→ PROMPT: State, as a bare number, how many lines below contain "exchanged".

══ RECORDS FOR THIS TASK

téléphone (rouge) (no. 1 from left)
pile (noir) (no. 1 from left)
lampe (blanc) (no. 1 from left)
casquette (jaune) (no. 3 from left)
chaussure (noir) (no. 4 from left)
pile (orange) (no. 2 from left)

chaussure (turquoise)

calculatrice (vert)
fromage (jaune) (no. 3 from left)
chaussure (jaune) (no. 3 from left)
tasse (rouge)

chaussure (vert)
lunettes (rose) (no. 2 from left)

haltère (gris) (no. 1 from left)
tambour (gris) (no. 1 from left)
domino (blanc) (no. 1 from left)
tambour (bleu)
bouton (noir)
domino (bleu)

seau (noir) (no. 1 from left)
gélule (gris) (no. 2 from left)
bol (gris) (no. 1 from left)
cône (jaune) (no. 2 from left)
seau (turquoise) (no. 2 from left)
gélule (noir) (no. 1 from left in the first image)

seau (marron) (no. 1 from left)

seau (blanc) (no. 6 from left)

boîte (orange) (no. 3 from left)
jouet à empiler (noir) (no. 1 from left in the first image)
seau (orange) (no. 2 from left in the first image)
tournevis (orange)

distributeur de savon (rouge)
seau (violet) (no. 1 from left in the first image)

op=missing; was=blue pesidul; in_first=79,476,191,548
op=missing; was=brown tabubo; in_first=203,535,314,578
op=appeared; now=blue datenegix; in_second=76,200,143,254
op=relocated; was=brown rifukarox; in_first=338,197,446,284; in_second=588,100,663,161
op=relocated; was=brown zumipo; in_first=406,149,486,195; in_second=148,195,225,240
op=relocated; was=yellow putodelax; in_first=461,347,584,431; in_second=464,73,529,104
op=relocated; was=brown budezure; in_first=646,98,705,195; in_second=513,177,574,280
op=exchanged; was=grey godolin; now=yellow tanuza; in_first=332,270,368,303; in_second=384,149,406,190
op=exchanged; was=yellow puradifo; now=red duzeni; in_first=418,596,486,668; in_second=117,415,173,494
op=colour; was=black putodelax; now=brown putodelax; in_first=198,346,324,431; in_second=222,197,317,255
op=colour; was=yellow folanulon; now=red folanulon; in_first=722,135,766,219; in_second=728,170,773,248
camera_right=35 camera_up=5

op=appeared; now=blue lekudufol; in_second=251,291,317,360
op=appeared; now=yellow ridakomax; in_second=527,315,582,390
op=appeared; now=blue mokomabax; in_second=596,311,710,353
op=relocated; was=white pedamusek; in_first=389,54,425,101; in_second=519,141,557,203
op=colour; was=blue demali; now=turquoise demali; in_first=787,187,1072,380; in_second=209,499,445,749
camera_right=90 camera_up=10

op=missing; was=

════

→ SOLUTION: 2